Your instructions: Each record, minus any picture, should be returned exactly as written.

┌──

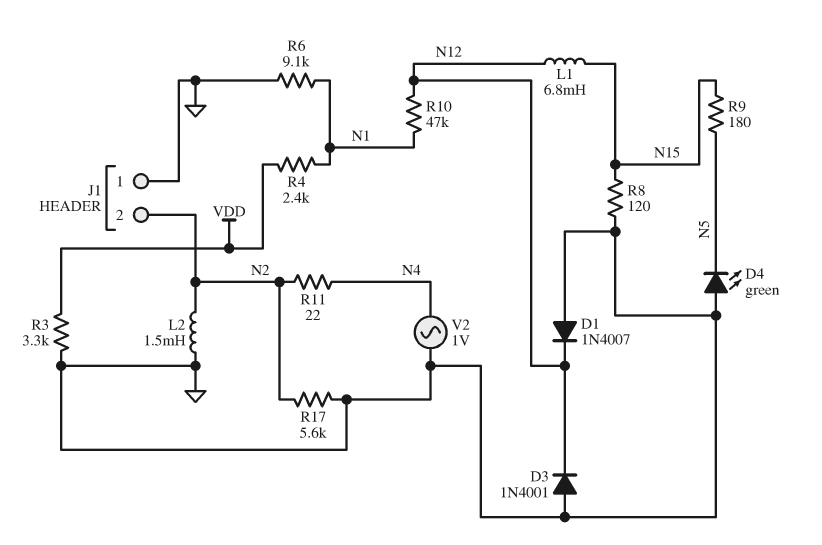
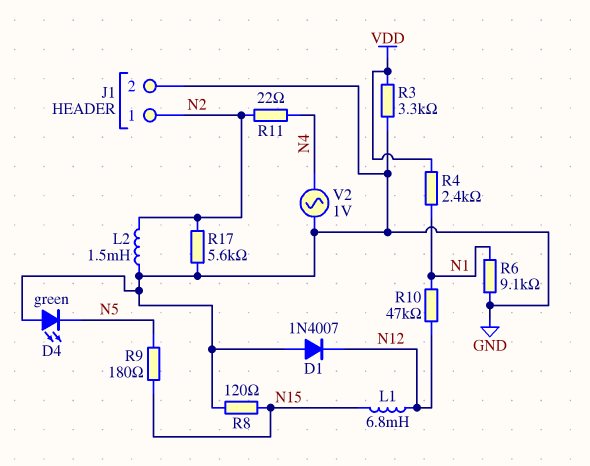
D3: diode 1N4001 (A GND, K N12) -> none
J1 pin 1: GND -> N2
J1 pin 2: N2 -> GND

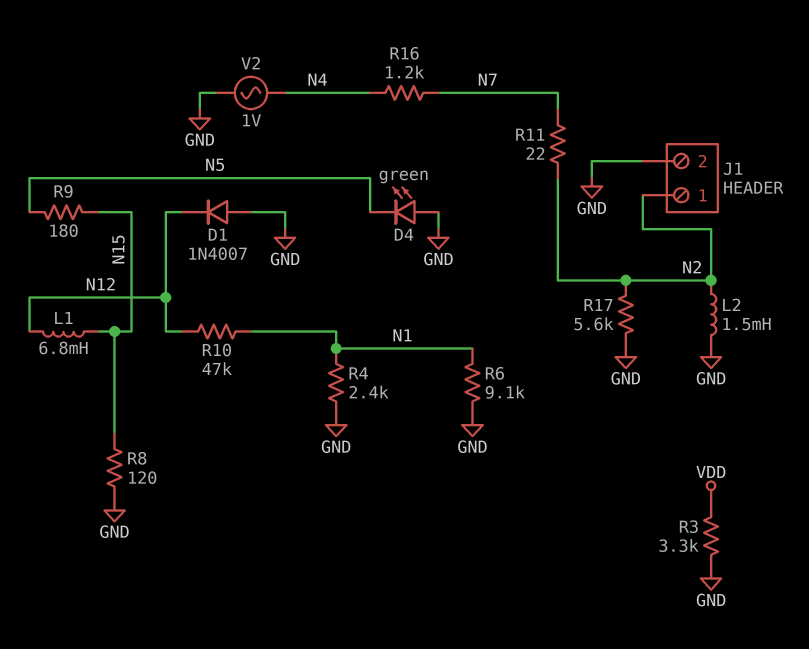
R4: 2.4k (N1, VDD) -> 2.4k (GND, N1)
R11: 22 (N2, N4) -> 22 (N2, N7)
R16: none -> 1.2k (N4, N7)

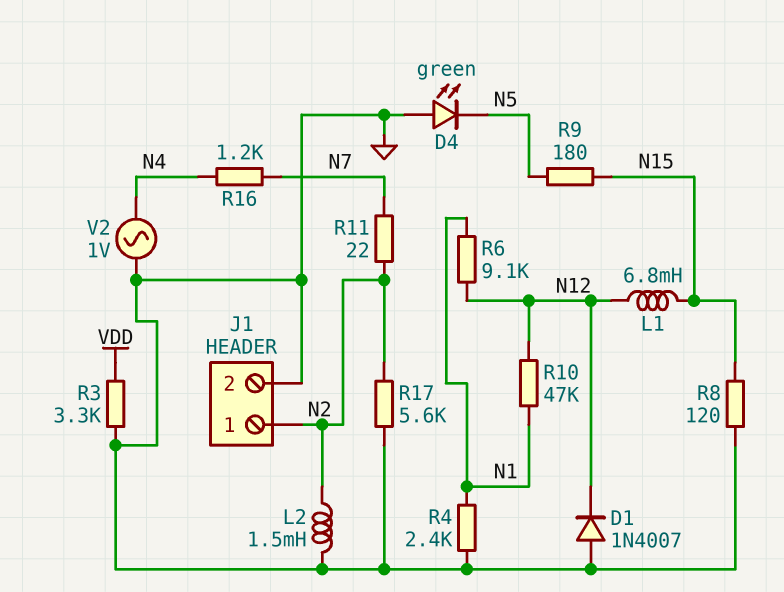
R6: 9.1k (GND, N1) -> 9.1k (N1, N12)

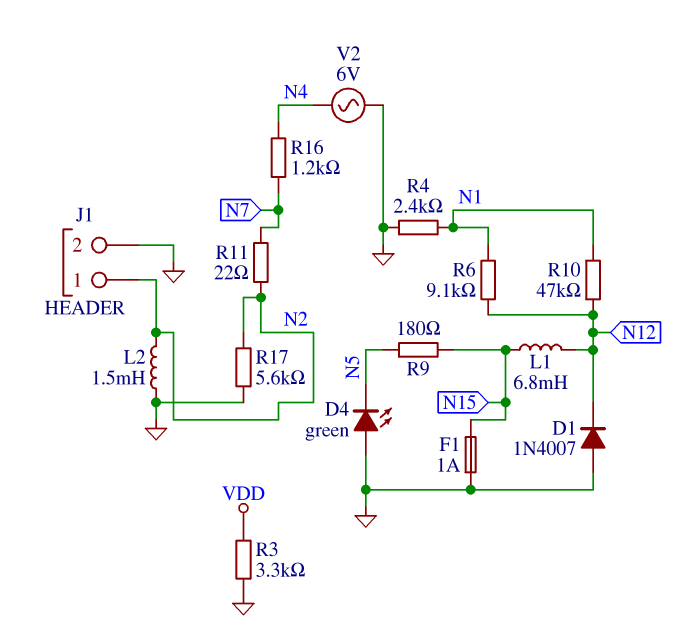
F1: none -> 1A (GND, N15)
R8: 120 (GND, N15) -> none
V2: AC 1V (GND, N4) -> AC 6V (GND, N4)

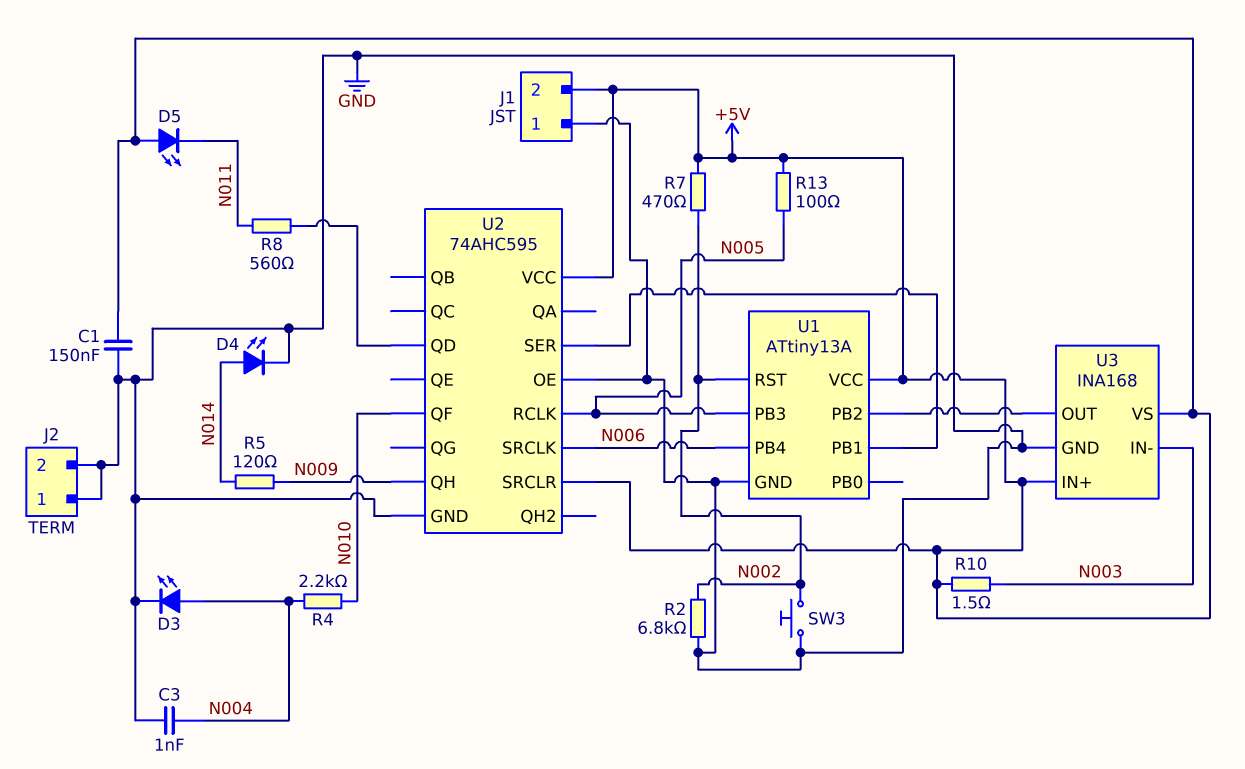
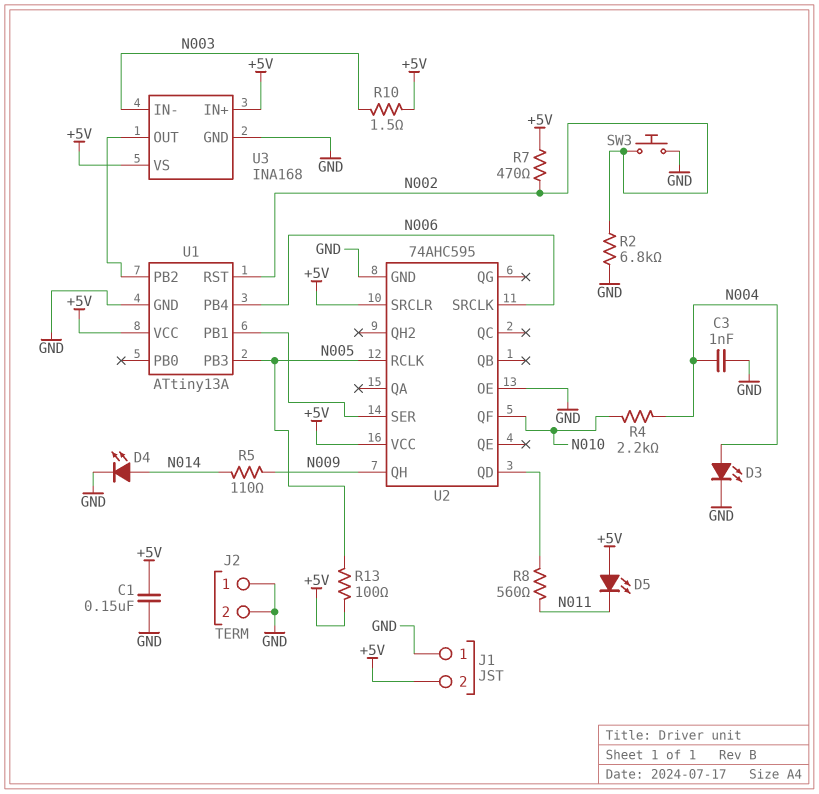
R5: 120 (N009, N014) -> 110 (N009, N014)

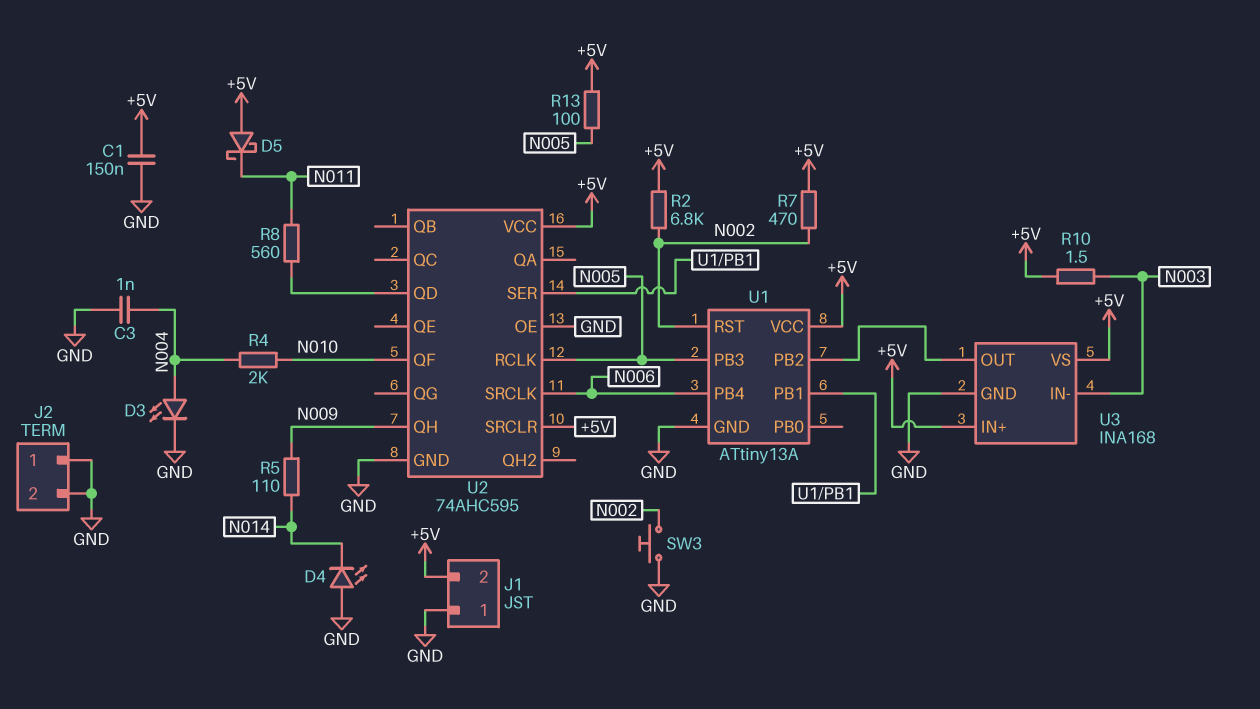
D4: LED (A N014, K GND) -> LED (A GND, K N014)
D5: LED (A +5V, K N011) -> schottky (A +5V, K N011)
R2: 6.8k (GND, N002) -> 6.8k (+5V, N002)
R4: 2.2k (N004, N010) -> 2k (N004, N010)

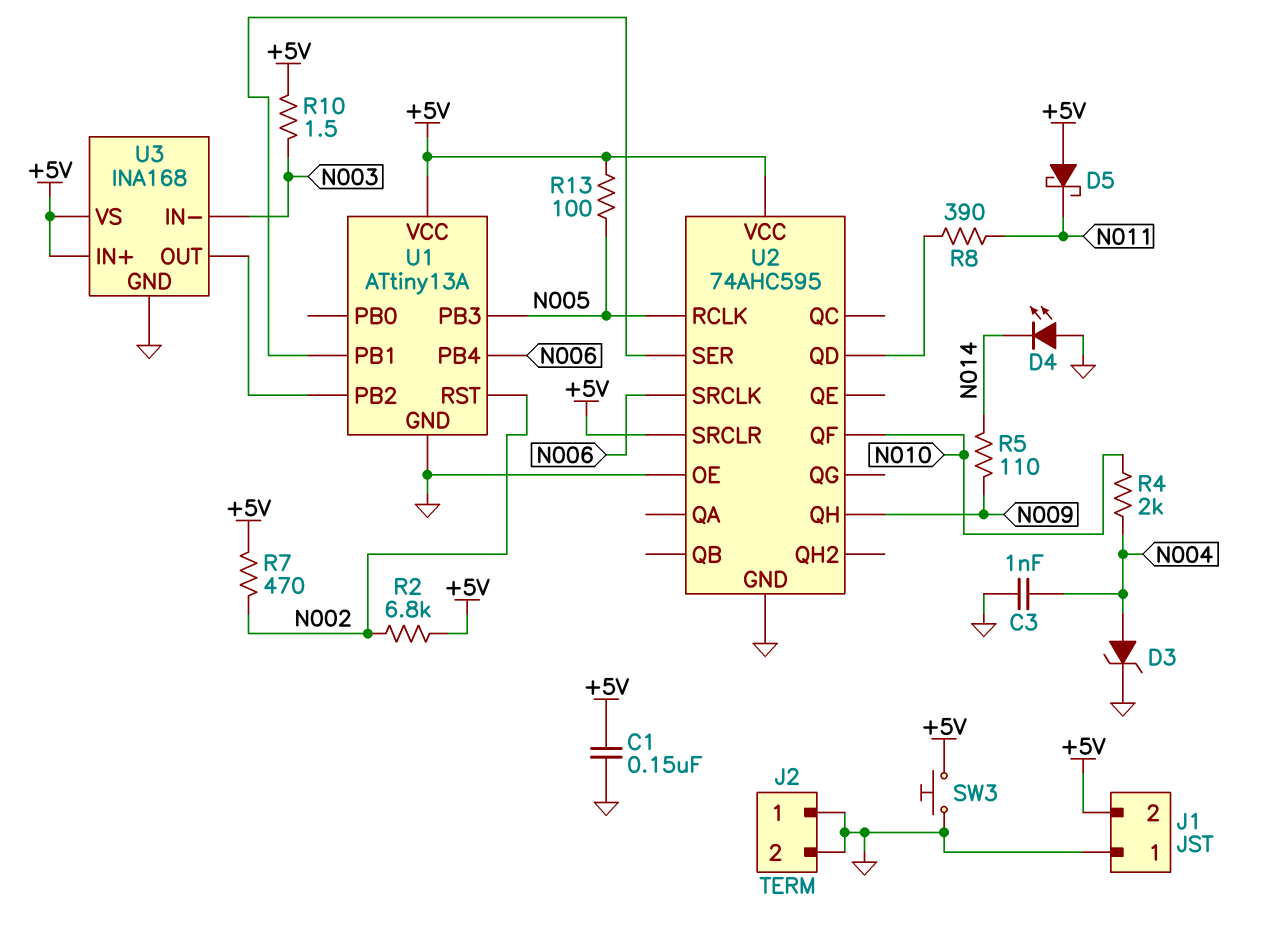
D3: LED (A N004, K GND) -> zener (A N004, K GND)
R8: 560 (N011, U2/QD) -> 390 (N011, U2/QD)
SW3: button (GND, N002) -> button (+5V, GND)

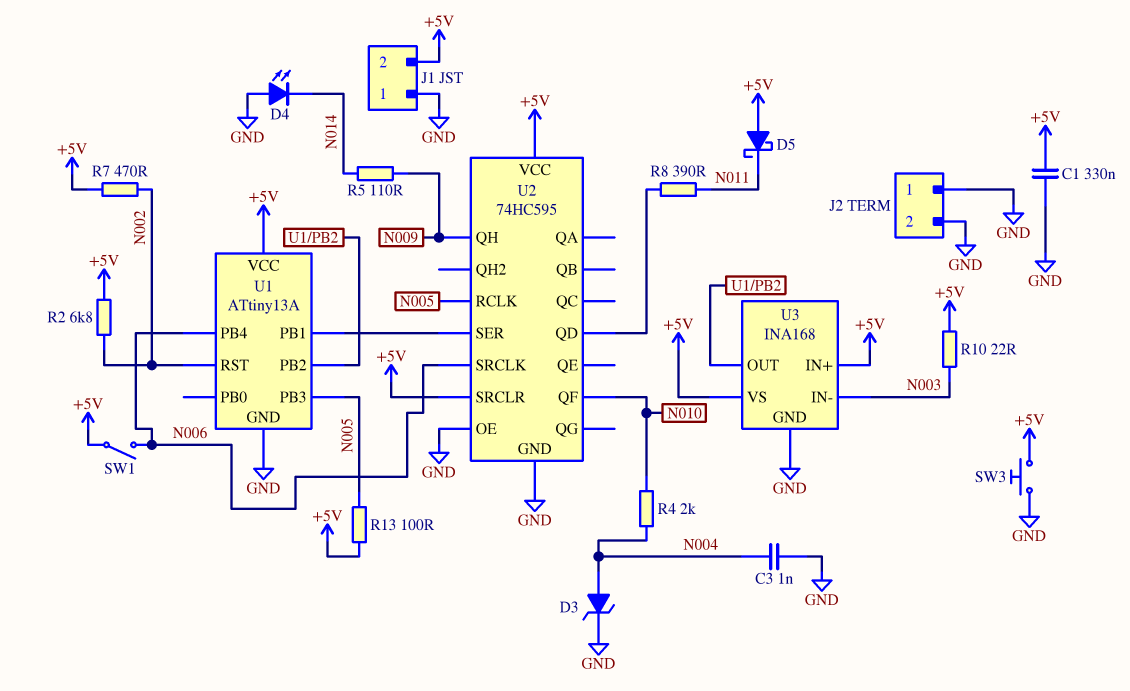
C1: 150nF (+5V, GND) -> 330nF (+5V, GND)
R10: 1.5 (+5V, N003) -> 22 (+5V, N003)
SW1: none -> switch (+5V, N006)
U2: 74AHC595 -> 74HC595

└──

Response to this task:
D3: diode 1N4001 (A GND, K N12) -> none
J1 pin 1: GND -> N2
J1 pin 2: N2 -> GND

R4: 2.4k (N1, VDD) -> 2.4k (GND, N1)
R11: 22 (N2, N4) -> 22 (N2, N7)
R16: none -> 1.2k (N4, N7)

R6: 9.1k (GND, N1) -> 9.1k (N1, N12)

F1: none -> 1A (GND, N15)
R8: 120 (GND, N15) -> none
V2: AC 1V (GND, N4) -> AC 6V (GND, N4)

R5: 120 (N009, N014) -> 110 (N009, N014)

D4: LED (A N014, K GND) -> LED (A GND, K N014)
D5: LED (A +5V, K N011) -> schottky (A +5V, K N011)
R2: 6.8k (GND, N002) -> 6.8k (+5V, N002)
R4: 2.2k (N004, N010) -> 2k (N004, N010)

D3: LED (A N004, K GND) -> zener (A N004, K GND)
R8: 560 (N011, U2/QD) -> 390 (N011, U2/QD)
SW3: button (GND, N002) -> button (+5V, GND)

C1: 150nF (+5V, GND) -> 330nF (+5V, GND)
R10: 1.5 (+5V, N003) -> 22 (+5V, N003)
SW1: none -> switch (+5V, N006)
U2: 74AHC595 -> 74HC595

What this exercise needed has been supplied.